→ **WHAT YOU NEED TO DO**
For each entry, restate it word for word while omitting any image it holds.
TASK DATA START
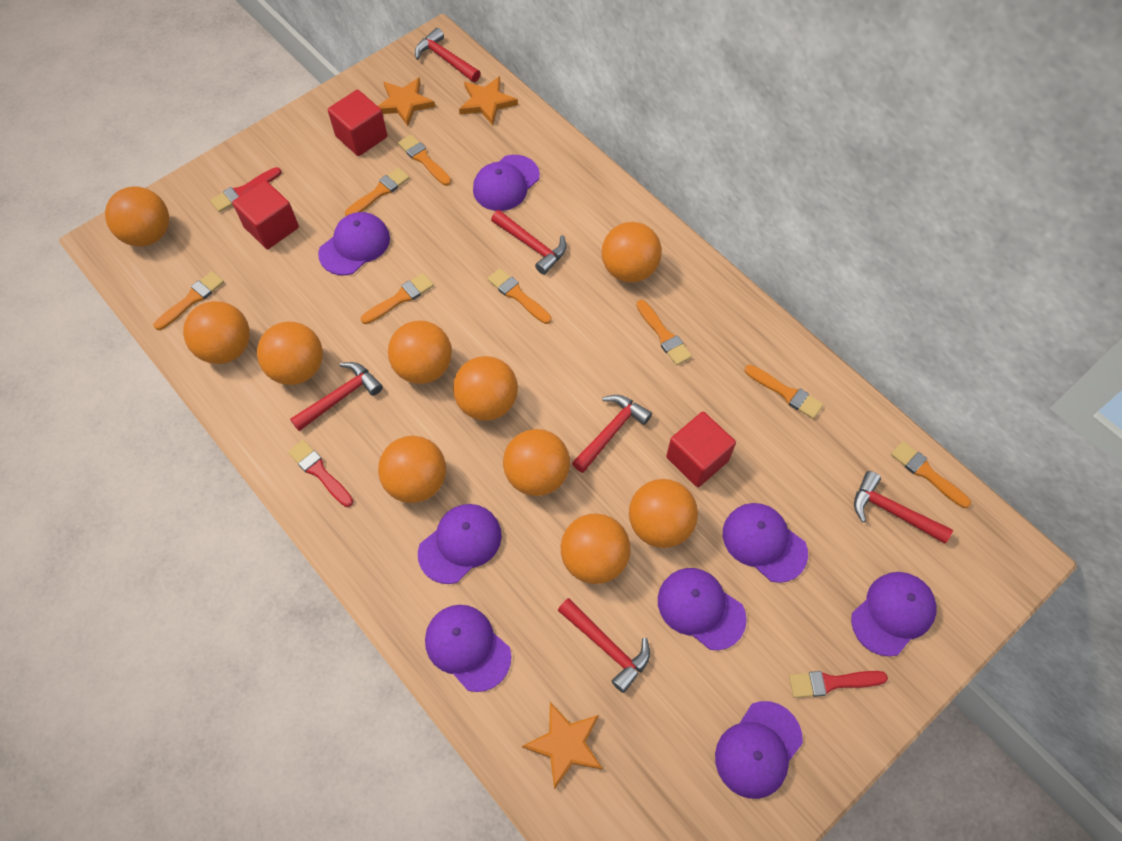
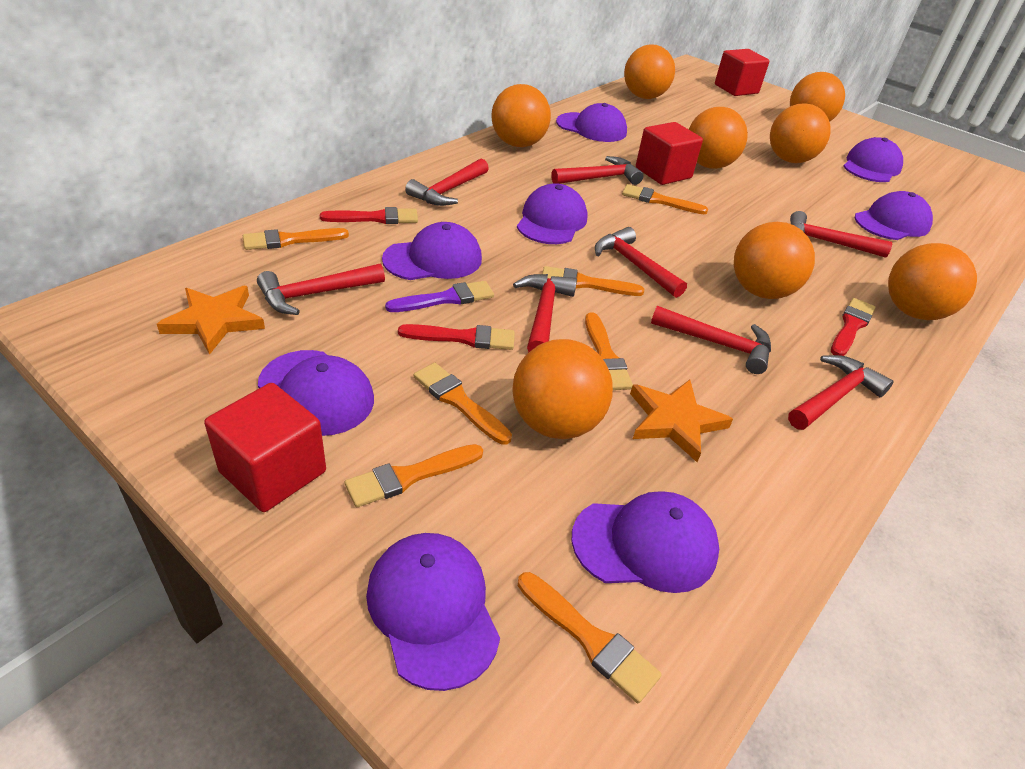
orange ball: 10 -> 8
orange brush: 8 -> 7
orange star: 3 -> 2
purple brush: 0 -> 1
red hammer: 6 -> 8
TASK DATA END
→ **FINAL ANSWER**
orange ball: 10 -> 8
orange brush: 8 -> 7
orange star: 3 -> 2
purple brush: 0 -> 1
red hammer: 6 -> 8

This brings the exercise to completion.